▶ [What you have to do]: Your task is to repeat exactly the lines from the one with "V1: 3.3V (plus" through the end of the records, both included; please leave the pictures out.

▶ [Data to process]:
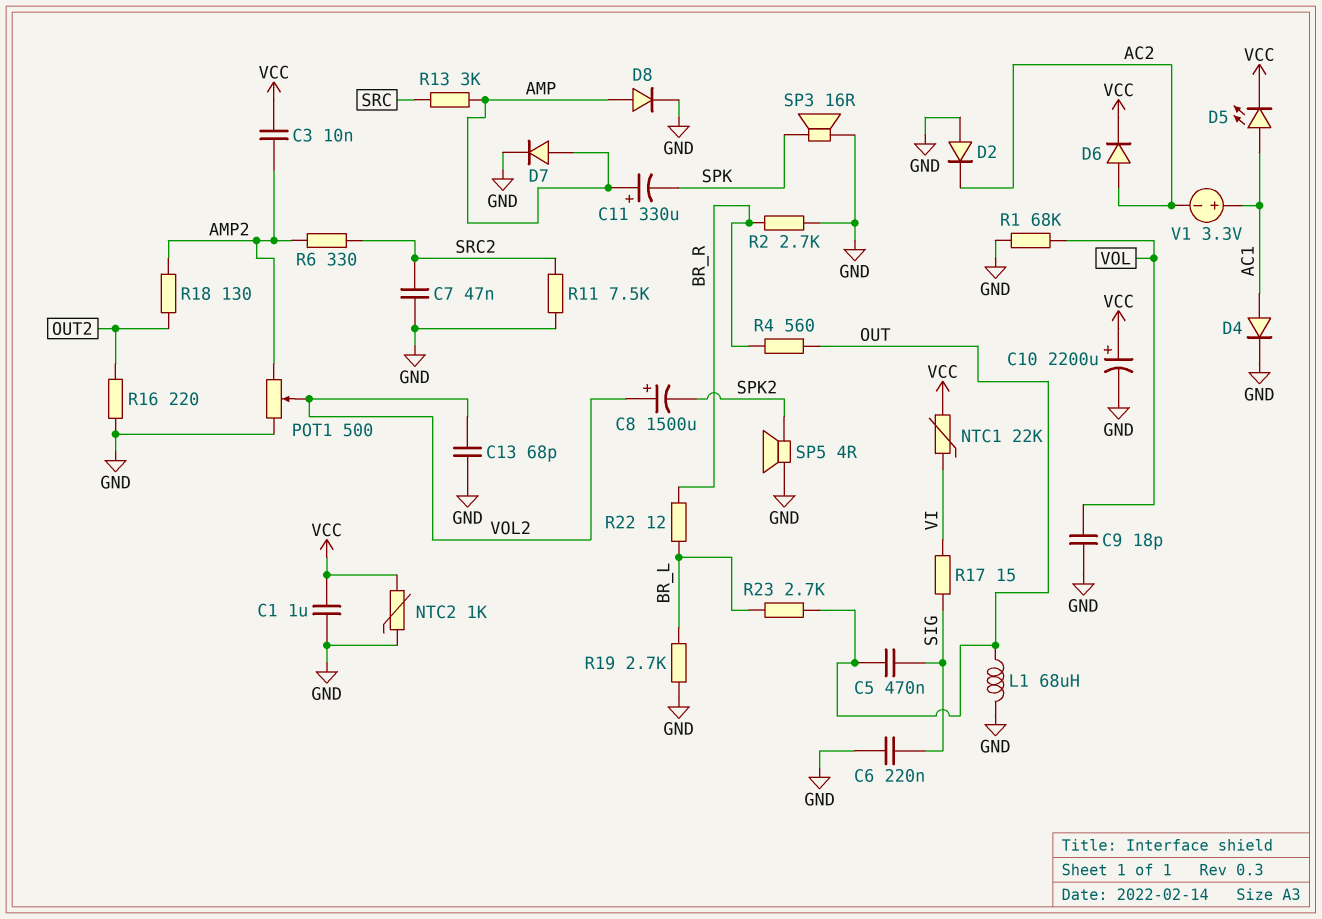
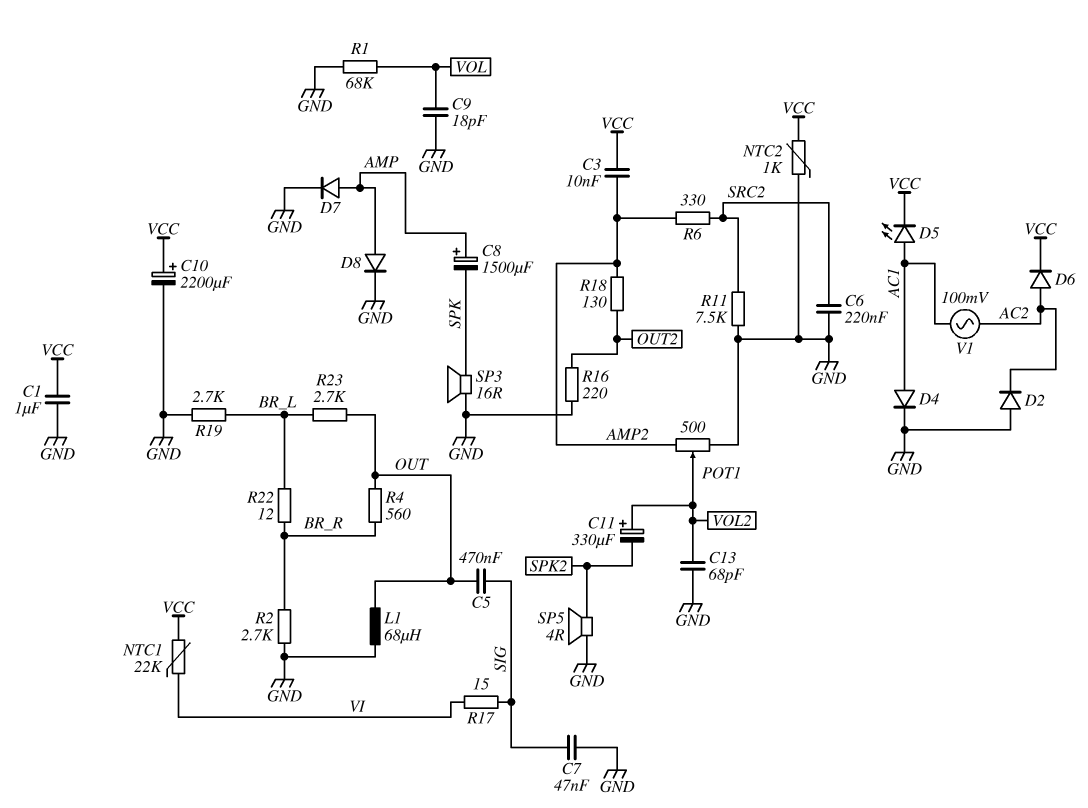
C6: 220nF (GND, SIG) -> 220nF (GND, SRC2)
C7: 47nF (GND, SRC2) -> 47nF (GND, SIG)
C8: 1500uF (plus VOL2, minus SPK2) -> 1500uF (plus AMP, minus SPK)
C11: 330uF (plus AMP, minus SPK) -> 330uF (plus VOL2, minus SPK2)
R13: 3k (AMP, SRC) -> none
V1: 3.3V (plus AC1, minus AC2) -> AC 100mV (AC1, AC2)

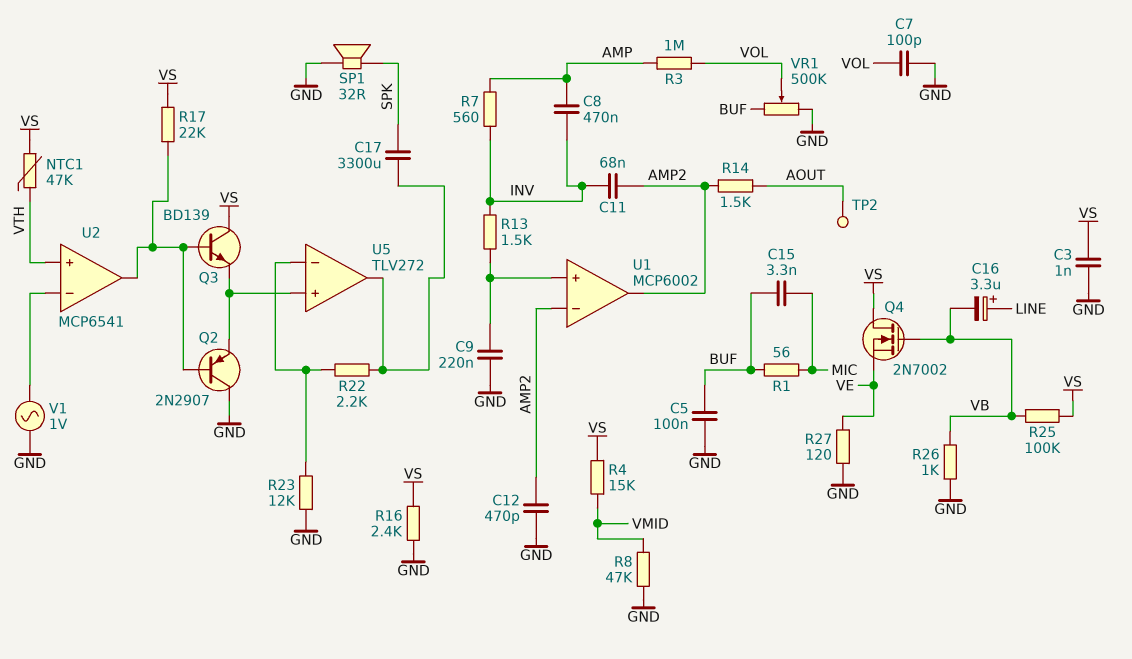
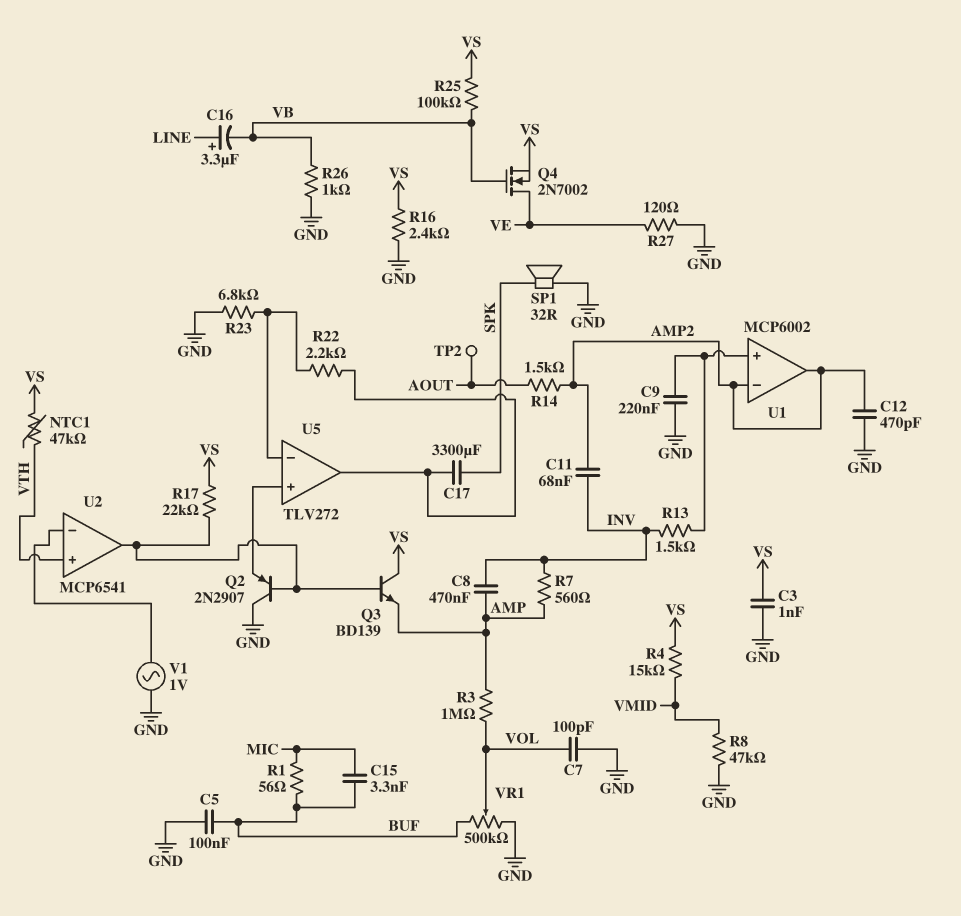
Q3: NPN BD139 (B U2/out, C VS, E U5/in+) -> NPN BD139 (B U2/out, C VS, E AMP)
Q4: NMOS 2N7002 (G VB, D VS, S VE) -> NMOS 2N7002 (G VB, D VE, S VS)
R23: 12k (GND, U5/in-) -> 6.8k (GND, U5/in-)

▶ [Solution for this task]:
V1: 3.3V (plus AC1, minus AC2) -> AC 100mV (AC1, AC2)

Q3: NPN BD139 (B U2/out, C VS, E U5/in+) -> NPN BD139 (B U2/out, C VS, E AMP)
Q4: NMOS 2N7002 (G VB, D VS, S VE) -> NMOS 2N7002 (G VB, D VE, S VS)
R23: 12k (GND, U5/in-) -> 6.8k (GND, U5/in-)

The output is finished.